== Segment start ==

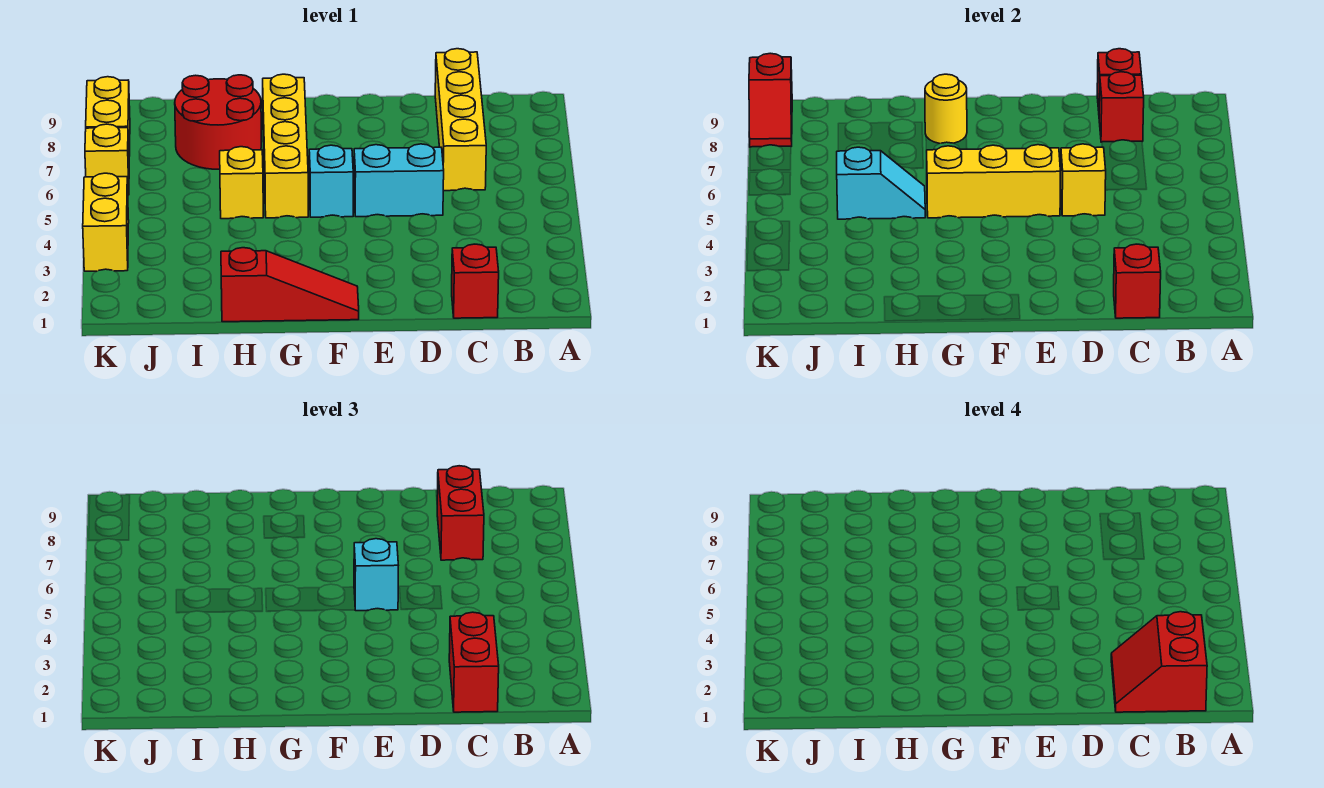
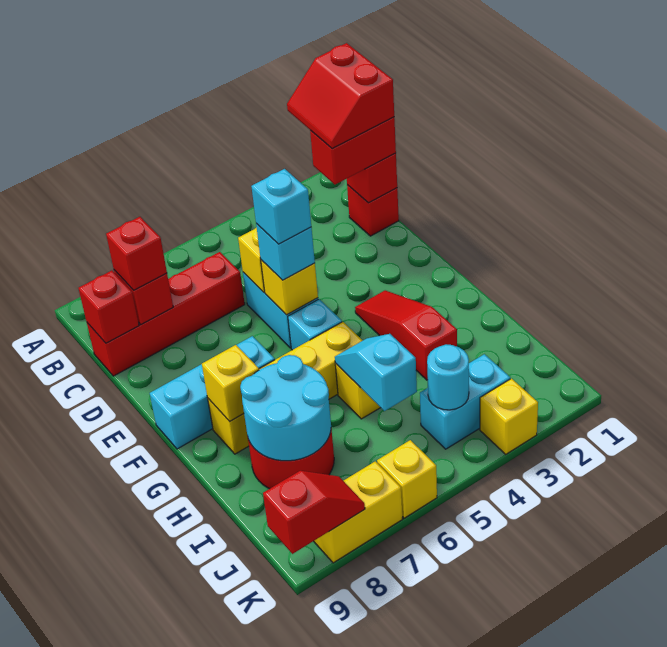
red slope B1:C2 level 4 top B -> red slope B1:C2 level 4 top 1
yellow brick C6:C9 level 1 -> red brick C6:C9 level 1
red brick C7:C8 level 3 -> red brick C8 level 3
yellow brick E5:G5 level 2 -> yellow brick E5 level 2
none -> cyan brick E5 level 4
red slope F1:H1 level 1 top H -> red slope F3:H3 level 1 top H
none -> cyan brick F7:F9 level 1
yellow round brick G8 level 2 -> yellow brick G8 level 2
none -> cyan round brick H7:I8 level 2
none -> cyan brick J3:J4 level 1
none -> cyan round brick J4 level 2
yellow brick K3:K4 level 1 -> yellow brick K3 level 1

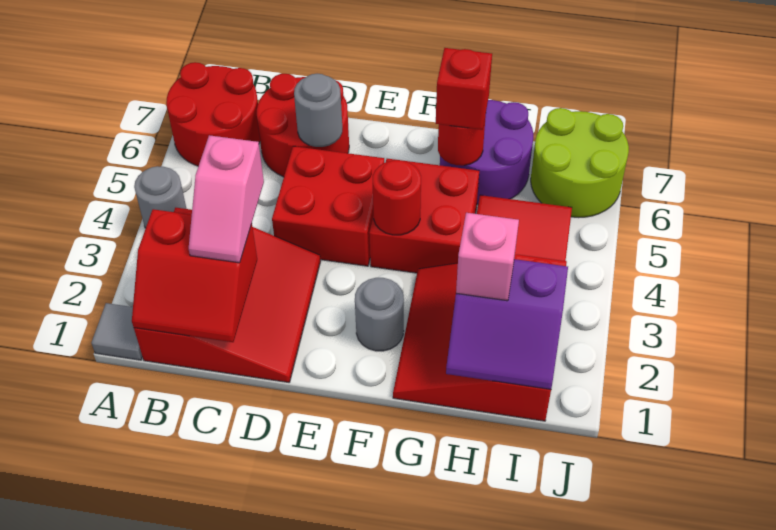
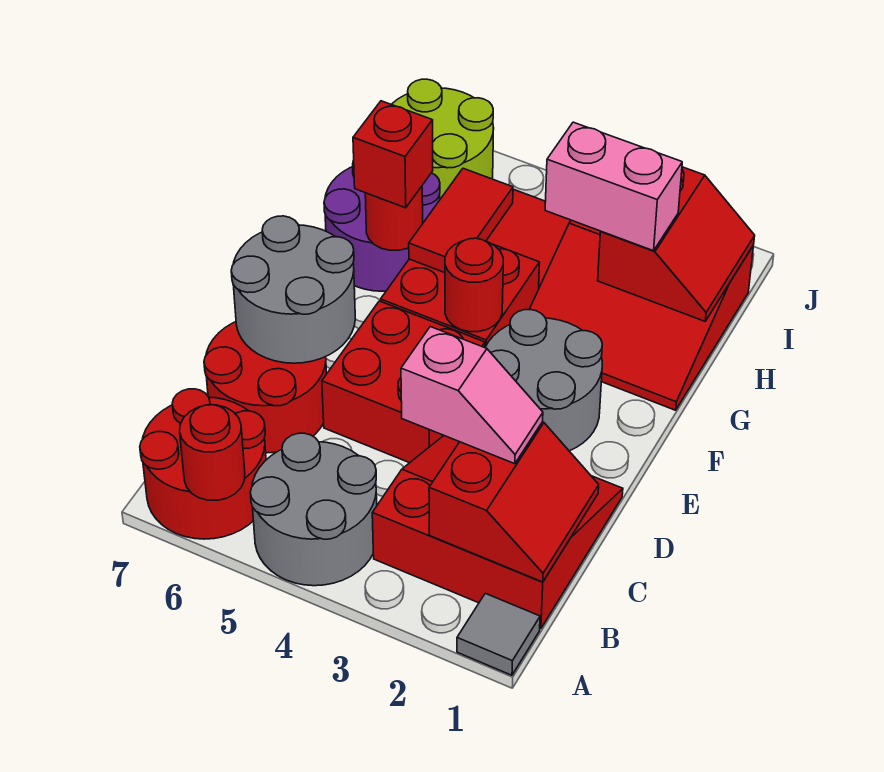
grey round brick A4 level 1 -> grey round brick A4:B5 level 1
none -> red round brick A6 level 2
grey round brick D6 level 2 -> grey round brick D6:E7 level 2
grey round brick F2 level 1 -> grey round brick E2:F3 level 1
none -> red tile G5:H5 level 2
purple slope H1:I2 level 2 top 2 -> red slope H1:I2 level 2 top 2
pink brick H2 level 3 -> pink brick H2:H3 level 3

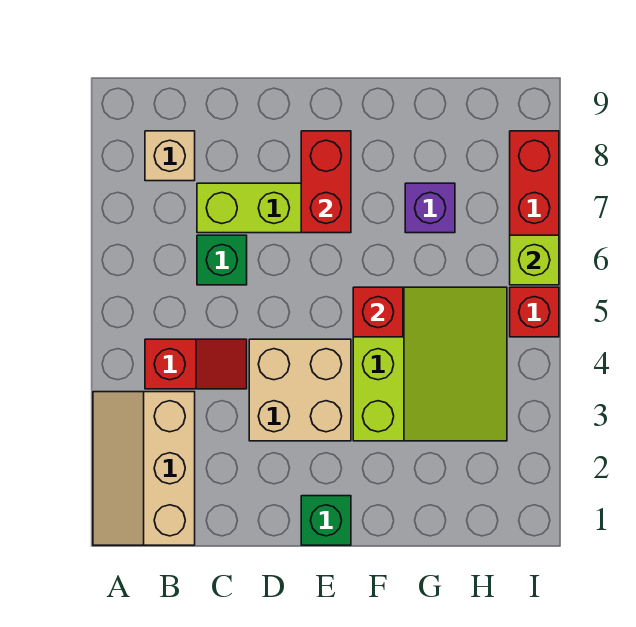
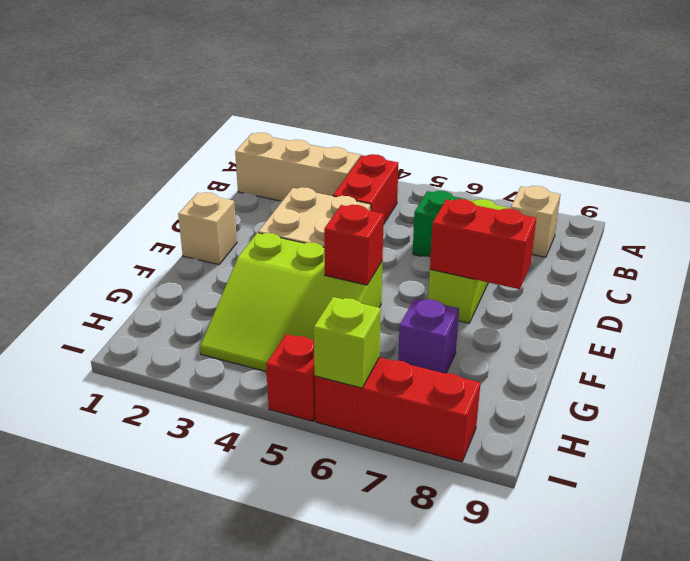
red slope B4:C4 level 1 top B -> red brick B4:C4 level 1
green brick E1 level 1 -> tan brick E1 level 1

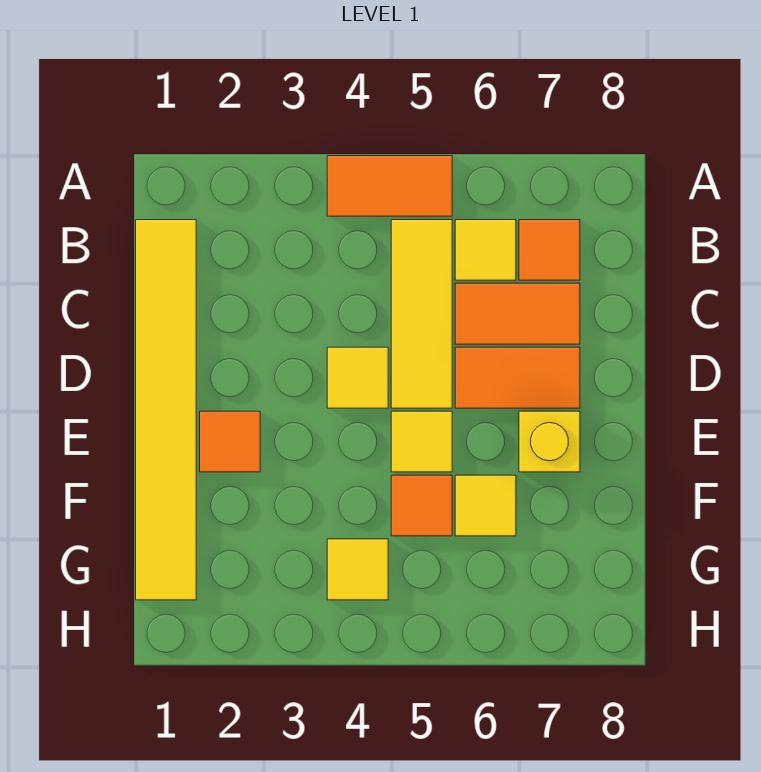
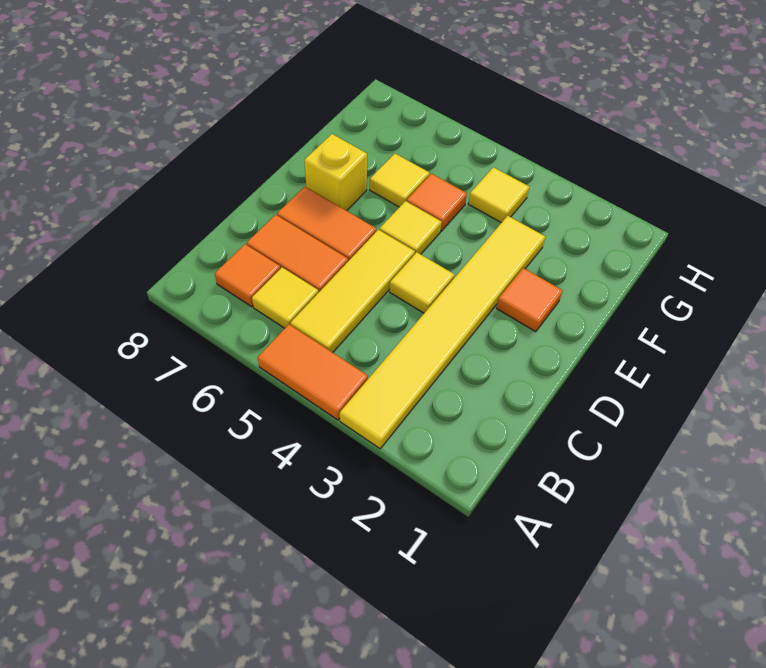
yellow tile B1:G1 level 1 -> yellow tile A3:F3 level 1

== Segment end ==

When a line in the data contains the string "none", copy that line.

none -> cyan brick E5 level 4
none -> cyan brick F7:F9 level 1
none -> cyan round brick H7:I8 level 2
none -> cyan brick J3:J4 level 1
none -> cyan round brick J4 level 2
none -> red round brick A6 level 2
none -> red tile G5:H5 level 2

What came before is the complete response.